*THE TASK*.
Run through the records and, wherever a line holds the word "camera", return that line.

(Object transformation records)
╭──

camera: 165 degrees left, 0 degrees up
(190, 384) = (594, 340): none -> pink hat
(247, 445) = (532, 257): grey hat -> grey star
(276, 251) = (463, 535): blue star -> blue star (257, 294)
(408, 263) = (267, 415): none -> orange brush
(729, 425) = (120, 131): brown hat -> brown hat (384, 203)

╰──
╭──

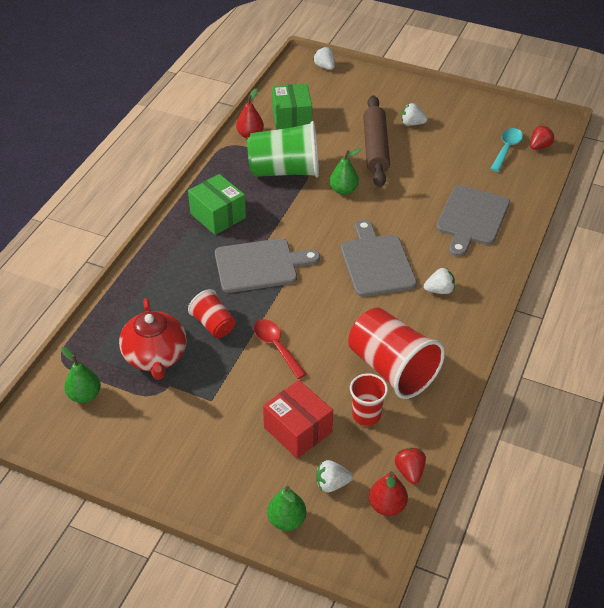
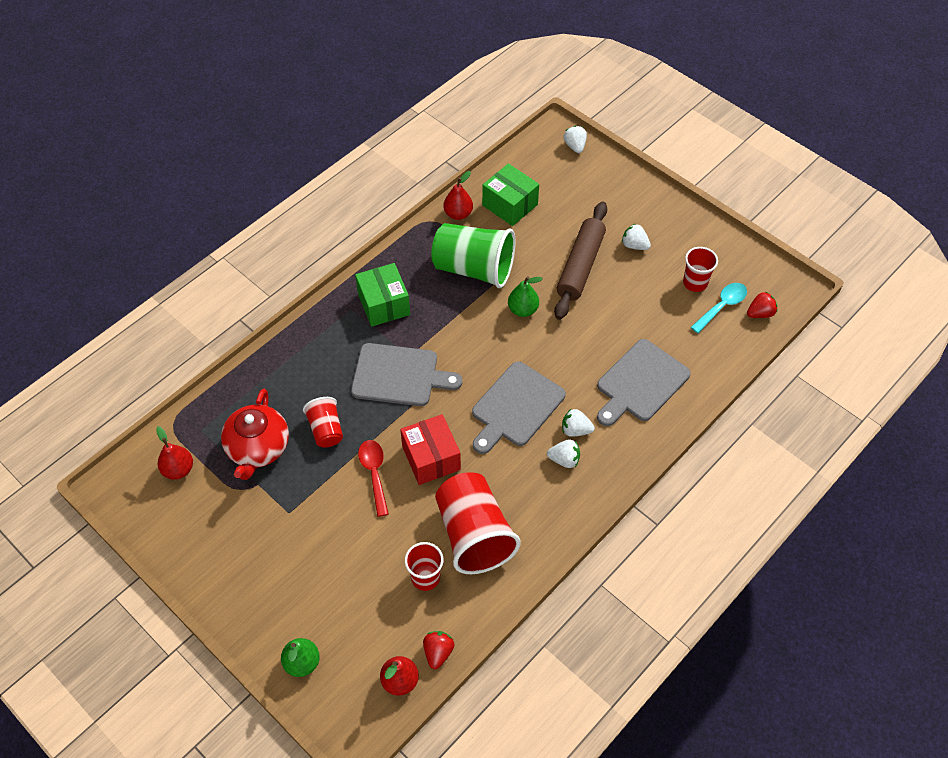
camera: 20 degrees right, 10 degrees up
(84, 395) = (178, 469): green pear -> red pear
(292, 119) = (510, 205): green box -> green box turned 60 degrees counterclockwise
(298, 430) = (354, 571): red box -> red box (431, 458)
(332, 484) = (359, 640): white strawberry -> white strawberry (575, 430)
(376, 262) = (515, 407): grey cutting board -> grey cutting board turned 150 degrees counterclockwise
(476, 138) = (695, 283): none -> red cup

╰──

*RESPONSE BELOW*.
camera: 165 degrees left, 0 degrees up
camera: 20 degrees right, 10 degrees up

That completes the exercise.